Collected data Start Marker
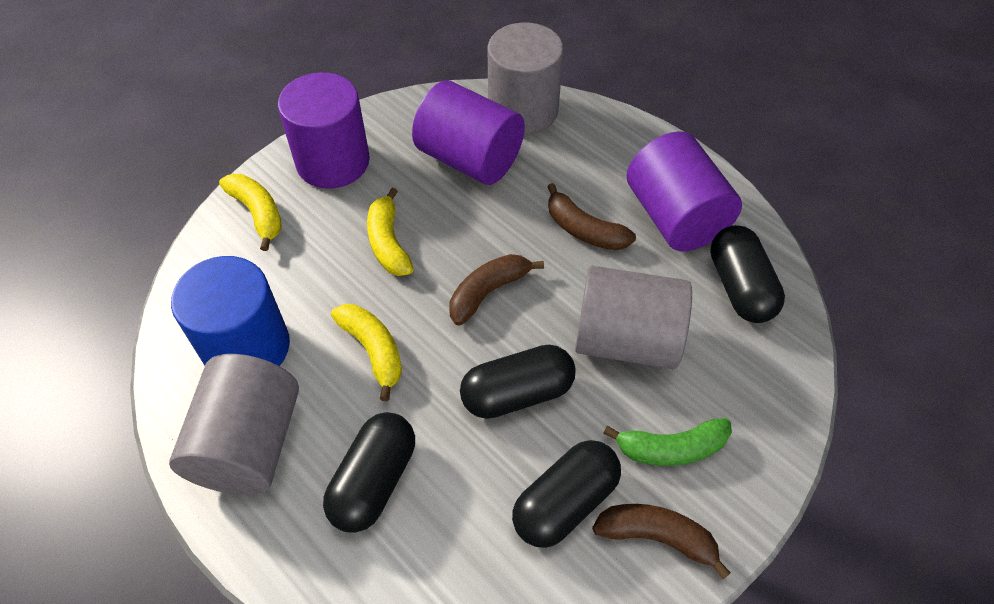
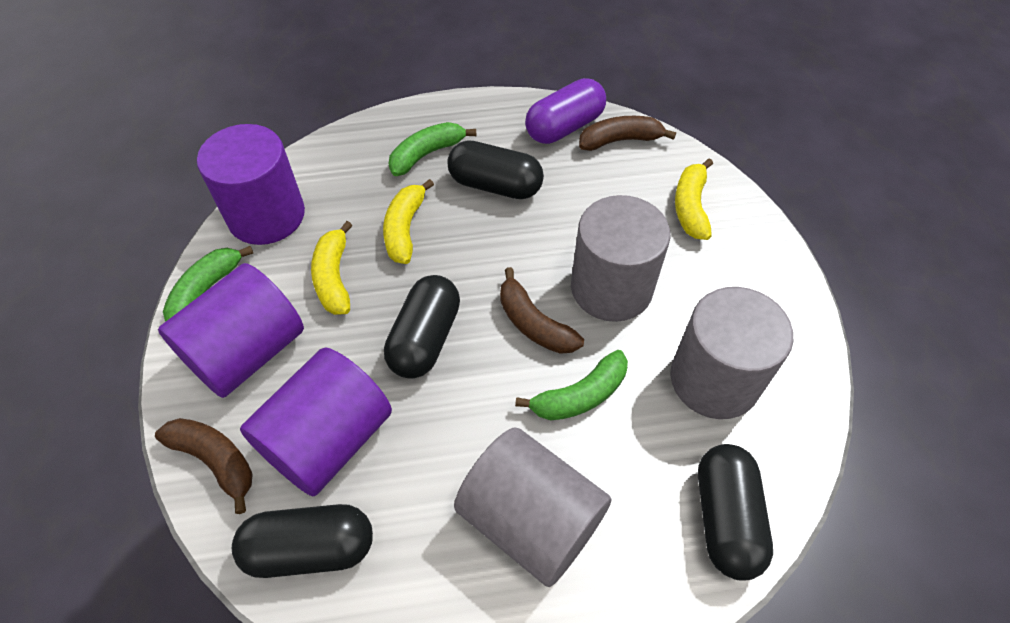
blue cylinder: 1 -> 0
green banana: 1 -> 3
purple capsule: 0 -> 1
Collected data End Marker
> _Exercise requirements_
The whole listing should be retyped word for word; none of its pictures belong in the copy.

> _Task output_
blue cylinder: 1 -> 0
green banana: 1 -> 3
purple capsule: 0 -> 1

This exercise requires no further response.